## What to produce
All lines holding the string "DGND" should be copied from the data below.

## Listed records
============

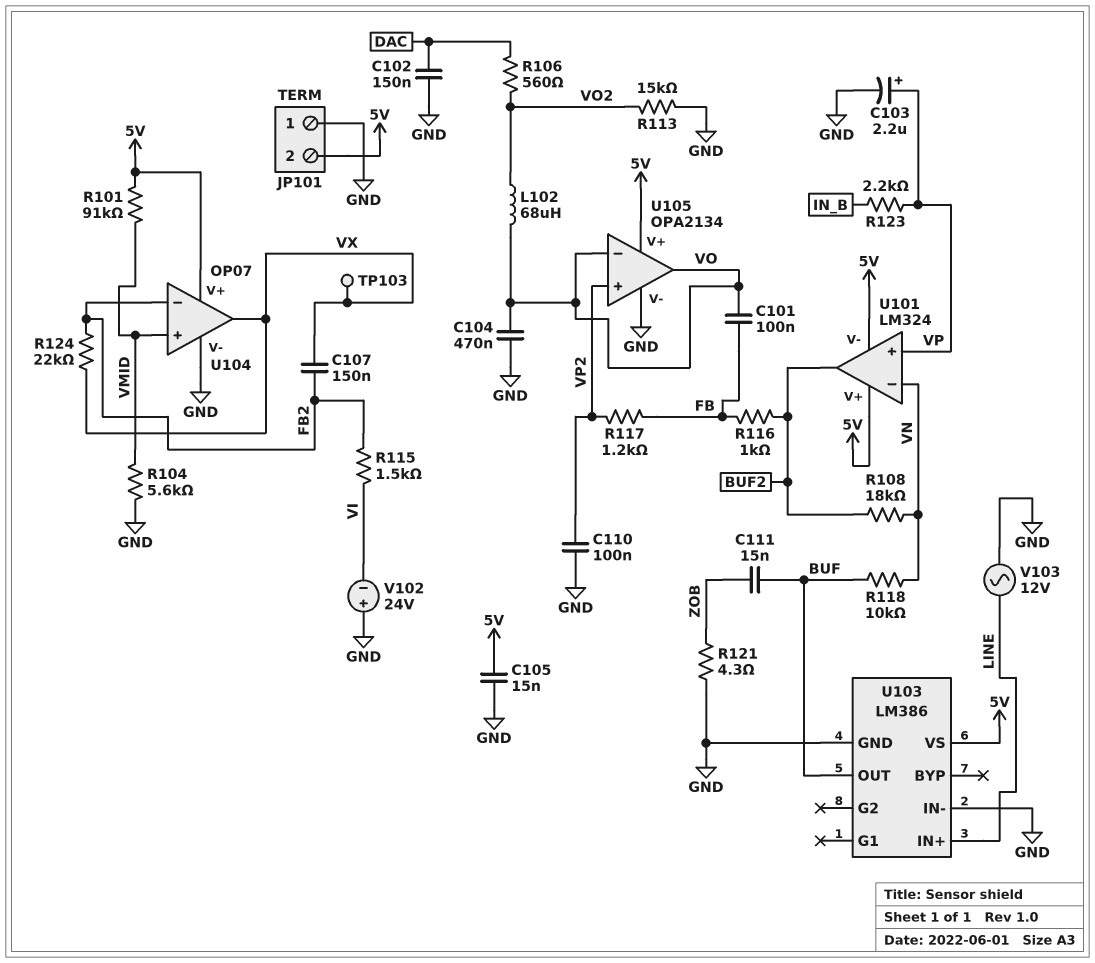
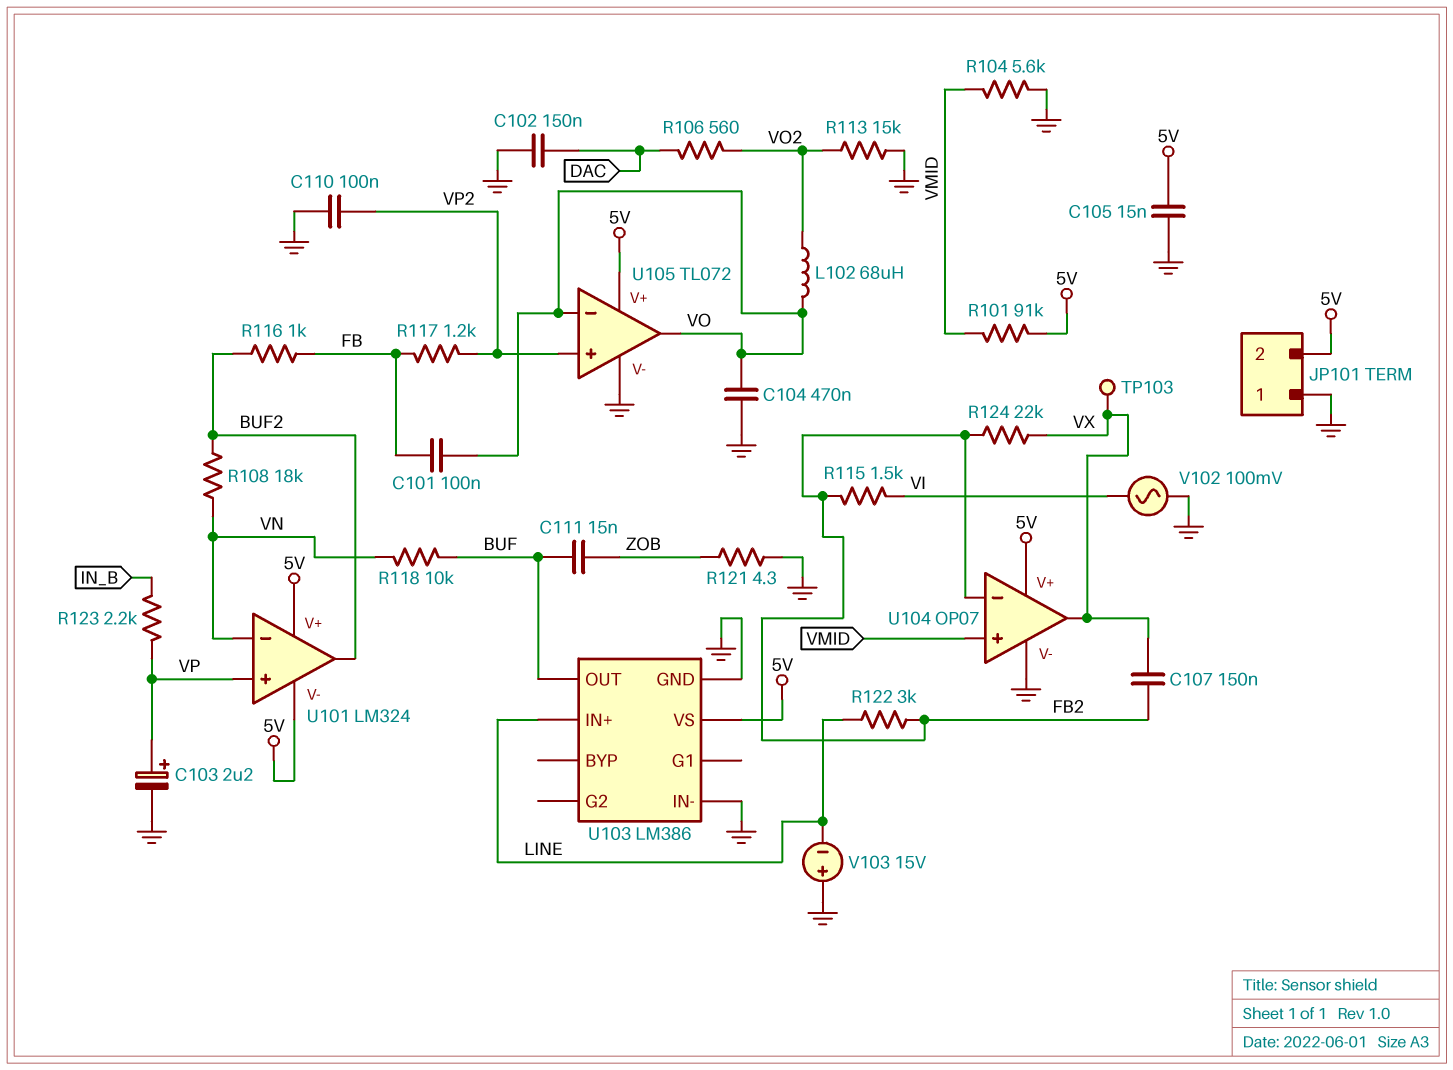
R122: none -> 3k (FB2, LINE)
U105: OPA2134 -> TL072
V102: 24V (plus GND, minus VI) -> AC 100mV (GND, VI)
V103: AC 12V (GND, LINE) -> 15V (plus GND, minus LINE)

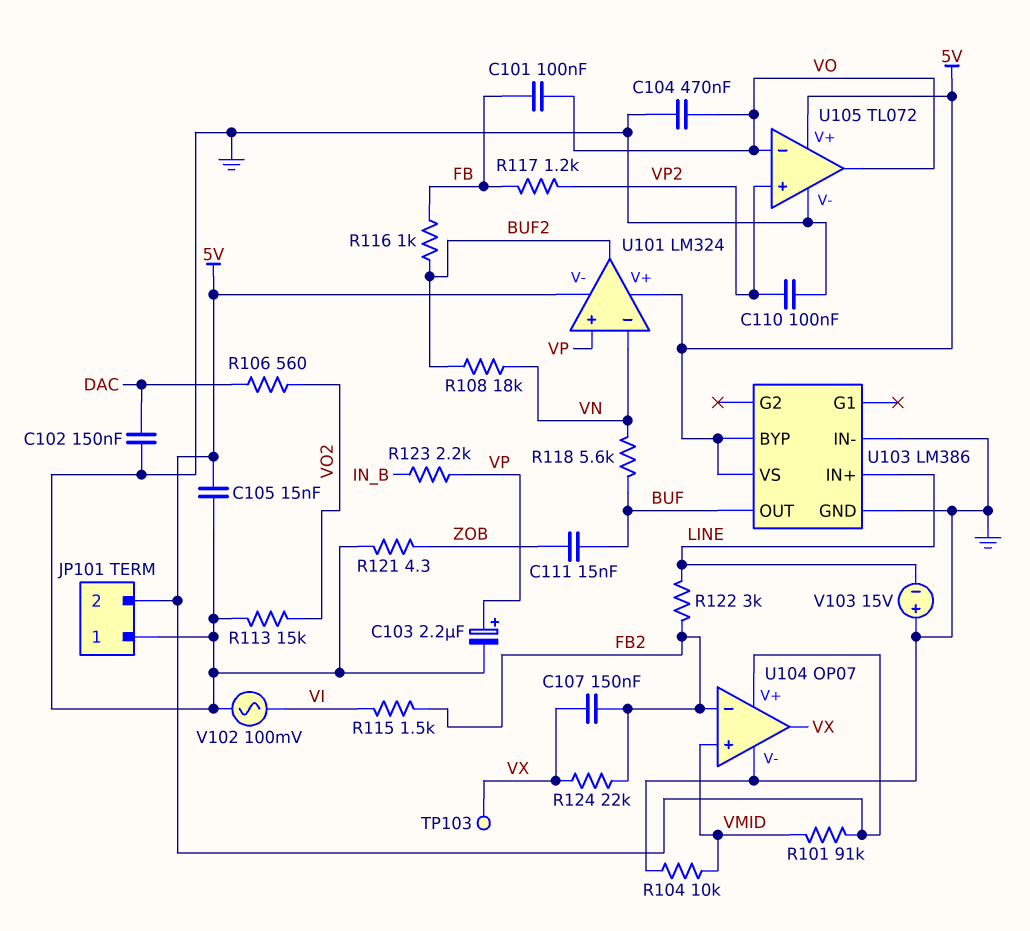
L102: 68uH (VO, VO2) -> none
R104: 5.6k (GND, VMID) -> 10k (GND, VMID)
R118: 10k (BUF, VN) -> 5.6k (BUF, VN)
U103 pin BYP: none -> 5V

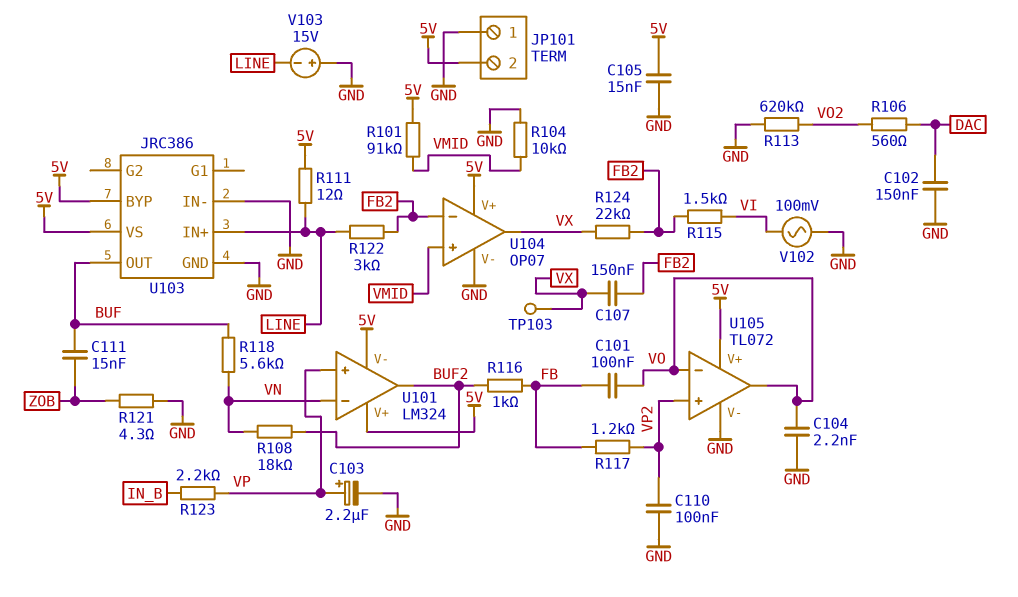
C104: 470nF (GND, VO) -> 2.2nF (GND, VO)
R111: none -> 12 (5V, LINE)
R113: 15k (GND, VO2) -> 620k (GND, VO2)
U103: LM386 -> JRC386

============

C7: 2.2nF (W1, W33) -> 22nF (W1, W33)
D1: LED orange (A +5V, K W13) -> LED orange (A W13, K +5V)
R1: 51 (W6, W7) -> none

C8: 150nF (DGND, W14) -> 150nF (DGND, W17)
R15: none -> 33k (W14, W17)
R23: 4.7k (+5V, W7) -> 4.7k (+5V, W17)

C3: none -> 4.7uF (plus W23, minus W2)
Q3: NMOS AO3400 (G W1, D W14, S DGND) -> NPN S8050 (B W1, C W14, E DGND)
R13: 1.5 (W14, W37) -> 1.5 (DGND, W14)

============

## Final answer
C8: 150nF (DGND, W14) -> 150nF (DGND, W17)
Q3: NMOS AO3400 (G W1, D W14, S DGND) -> NPN S8050 (B W1, C W14, E DGND)
R13: 1.5 (W14, W37) -> 1.5 (DGND, W14)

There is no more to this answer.